§ What you should do
What follows is a set of records; restate each one word for word and drop the pictures.

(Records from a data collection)
━━━━━━

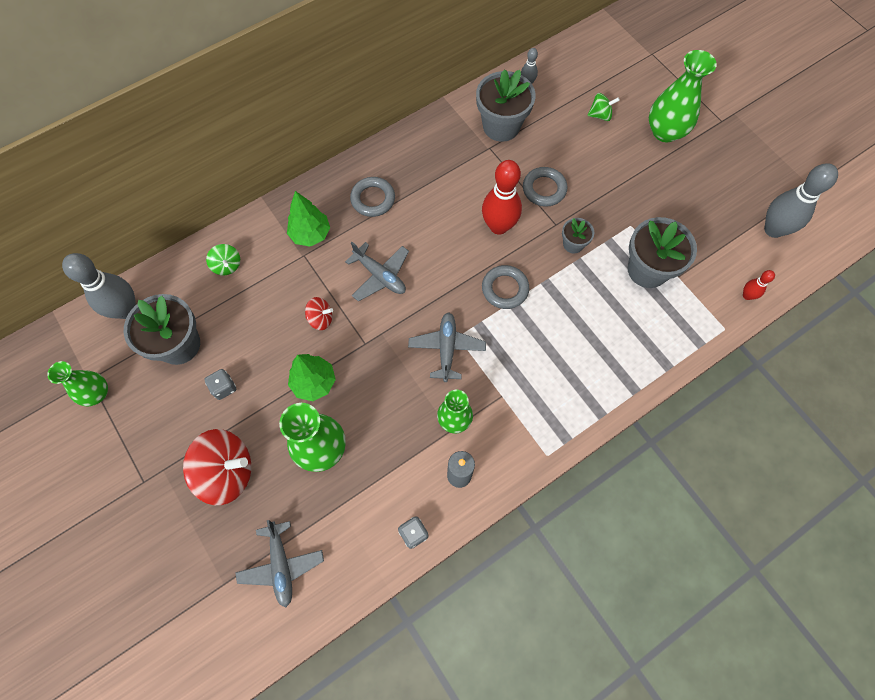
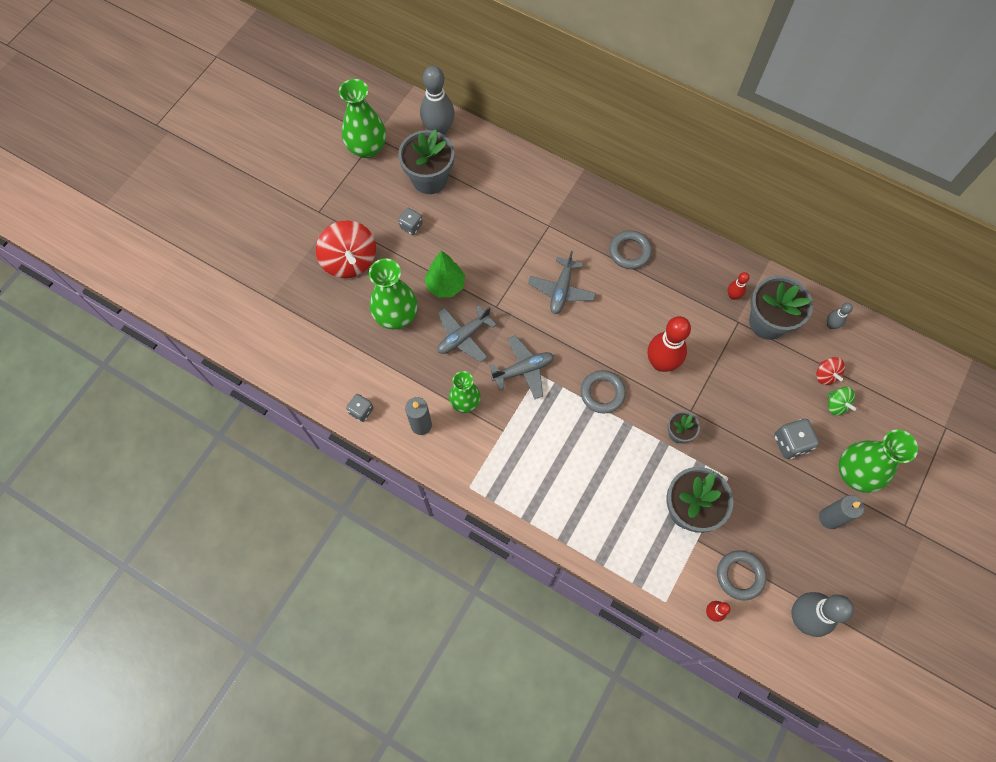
camera: 65 degrees right, 0 degrees up
green vase [47,361,108,407] -> green vase [339,79,386,158], size x1.56
green spinning top [206,244,240,276] -> none
grey plane [235,520,324,607] -> grey plane moved to [438,306,496,362]
green tree [287,191,330,247] -> none
red spinning top [305,297,333,330] -> red spinning top moved to [816,357,845,385]
grey ring [523,167,567,207] -> grey ring moved to [717,550,766,600]
none -> red bowling pin [728,272,749,300]
none -> grey dice [774,419,819,459]
none -> grey candle [819,495,864,529]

━━━━━━

§ Exercise response
camera: 65 degrees right, 0 degrees up
green vase [47,361,108,407] -> green vase [339,79,386,158], size x1.56
green spinning top [206,244,240,276] -> none
grey plane [235,520,324,607] -> grey plane moved to [438,306,496,362]
green tree [287,191,330,247] -> none
red spinning top [305,297,333,330] -> red spinning top moved to [816,357,845,385]
grey ring [523,167,567,207] -> grey ring moved to [717,550,766,600]
none -> red bowling pin [728,272,749,300]
none -> grey dice [774,419,819,459]
none -> grey candle [819,495,864,529]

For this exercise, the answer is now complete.